╭──

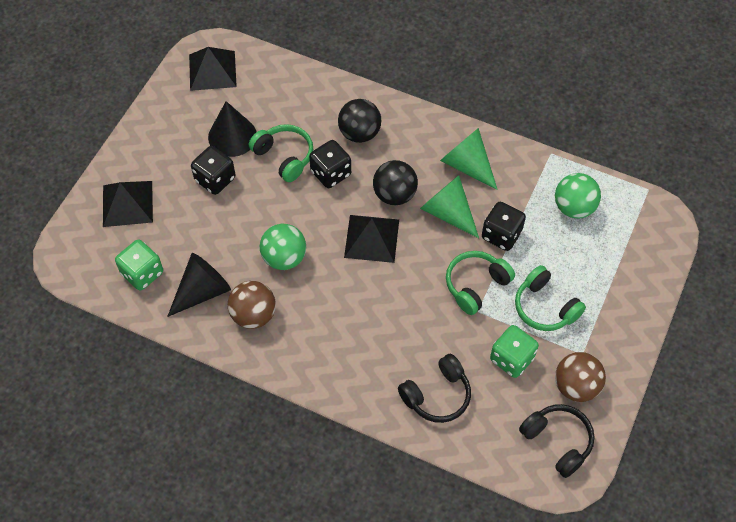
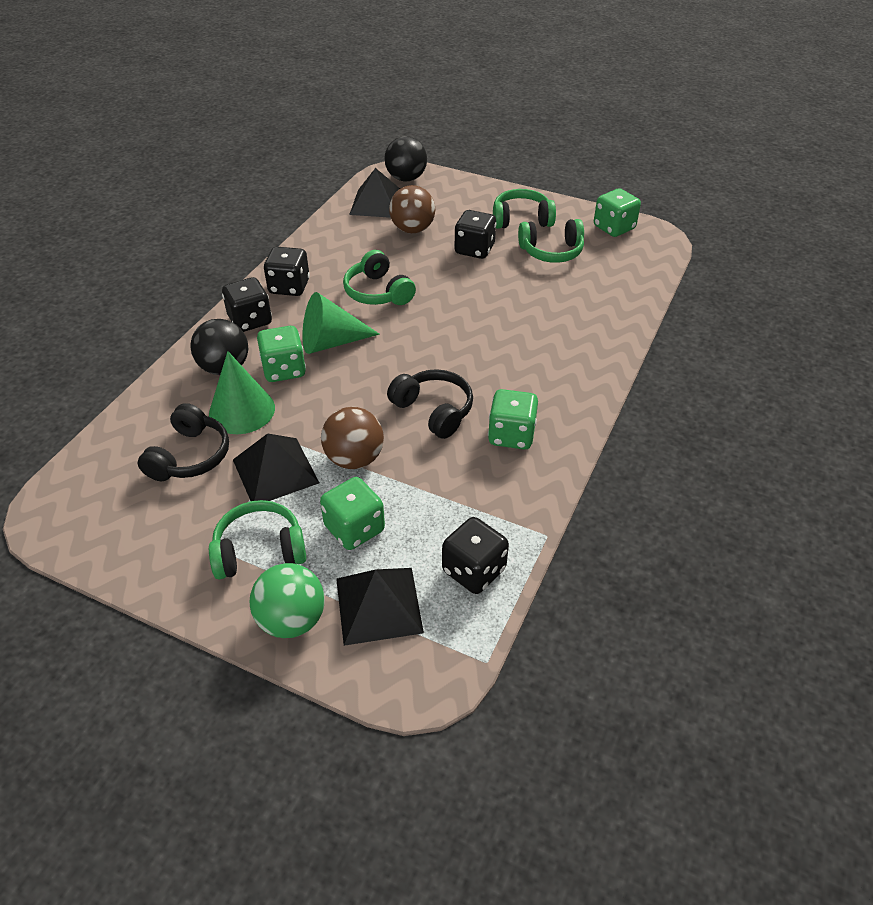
black cone: [167,253,231,317] [208,101,256,157] = 2 -> none = 0
black dice: [191,146,235,195] [309,140,351,188] [482,202,526,251] = 3 -> [222,277,272,332] [264,247,310,296] [442,517,509,594] [454,210,496,259] = 4
green ball: [260,224,306,270] [555,173,601,218] = 2 -> [250,563,325,638] = 1
green dice: [115,240,163,291] [490,325,539,378] = 2 -> [257,326,306,382] [320,477,385,550] [488,389,538,449] [594,188,641,237] = 4
green headphones: [249,124,313,182] [446,251,515,315] [515,265,586,331] = 3 -> [209,500,307,579] [343,250,416,305] [493,189,556,229] [518,219,584,263] = 4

╰──

◆ Directive
The result should be all the records, retyped exactly, with no pictures among them.

◆ Task answer
black cone: [167,253,231,317] [208,101,256,157] = 2 -> none = 0
black dice: [191,146,235,195] [309,140,351,188] [482,202,526,251] = 3 -> [222,277,272,332] [264,247,310,296] [442,517,509,594] [454,210,496,259] = 4
green ball: [260,224,306,270] [555,173,601,218] = 2 -> [250,563,325,638] = 1
green dice: [115,240,163,291] [490,325,539,378] = 2 -> [257,326,306,382] [320,477,385,550] [488,389,538,449] [594,188,641,237] = 4
green headphones: [249,124,313,182] [446,251,515,315] [515,265,586,331] = 3 -> [209,500,307,579] [343,250,416,305] [493,189,556,229] [518,219,584,263] = 4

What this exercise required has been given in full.